(Scene comparison data)
= = = = =
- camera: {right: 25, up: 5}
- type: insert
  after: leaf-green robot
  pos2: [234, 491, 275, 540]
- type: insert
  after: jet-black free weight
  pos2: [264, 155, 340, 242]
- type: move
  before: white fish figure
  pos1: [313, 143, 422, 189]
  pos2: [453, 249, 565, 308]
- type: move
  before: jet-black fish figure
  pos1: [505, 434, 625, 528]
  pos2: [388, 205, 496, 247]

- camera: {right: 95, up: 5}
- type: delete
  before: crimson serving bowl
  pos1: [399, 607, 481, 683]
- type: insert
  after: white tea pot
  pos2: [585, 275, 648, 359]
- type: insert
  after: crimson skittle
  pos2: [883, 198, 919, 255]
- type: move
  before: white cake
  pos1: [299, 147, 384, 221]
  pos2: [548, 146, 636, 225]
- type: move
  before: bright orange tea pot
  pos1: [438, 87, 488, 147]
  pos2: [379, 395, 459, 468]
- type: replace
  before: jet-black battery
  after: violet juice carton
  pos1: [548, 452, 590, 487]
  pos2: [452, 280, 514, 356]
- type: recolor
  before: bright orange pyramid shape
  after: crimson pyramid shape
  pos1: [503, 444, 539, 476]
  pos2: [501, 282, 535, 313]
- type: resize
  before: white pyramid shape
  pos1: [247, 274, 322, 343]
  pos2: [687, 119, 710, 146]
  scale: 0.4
= = = = =
## ASSIGNED TASK
Please retype the data above exactly, including every line.

## EXERCISE RESULT
- camera: {right: 25, up: 5}
- type: insert
  after: leaf-green robot
  pos2: [234, 491, 275, 540]
- type: insert
  after: jet-black free weight
  pos2: [264, 155, 340, 242]
- type: move
  before: white fish figure
  pos1: [313, 143, 422, 189]
  pos2: [453, 249, 565, 308]
- type: move
  before: jet-black fish figure
  pos1: [505, 434, 625, 528]
  pos2: [388, 205, 496, 247]

- camera: {right: 95, up: 5}
- type: delete
  before: crimson serving bowl
  pos1: [399, 607, 481, 683]
- type: insert
  after: white tea pot
  pos2: [585, 275, 648, 359]
- type: insert
  after: crimson skittle
  pos2: [883, 198, 919, 255]
- type: move
  before: white cake
  pos1: [299, 147, 384, 221]
  pos2: [548, 146, 636, 225]
- type: move
  before: bright orange tea pot
  pos1: [438, 87, 488, 147]
  pos2: [379, 395, 459, 468]
- type: replace
  before: jet-black battery
  after: violet juice carton
  pos1: [548, 452, 590, 487]
  pos2: [452, 280, 514, 356]
- type: recolor
  before: bright orange pyramid shape
  after: crimson pyramid shape
  pos1: [503, 444, 539, 476]
  pos2: [501, 282, 535, 313]
- type: resize
  before: white pyramid shape
  pos1: [247, 274, 322, 343]
  pos2: [687, 119, 710, 146]
  scale: 0.4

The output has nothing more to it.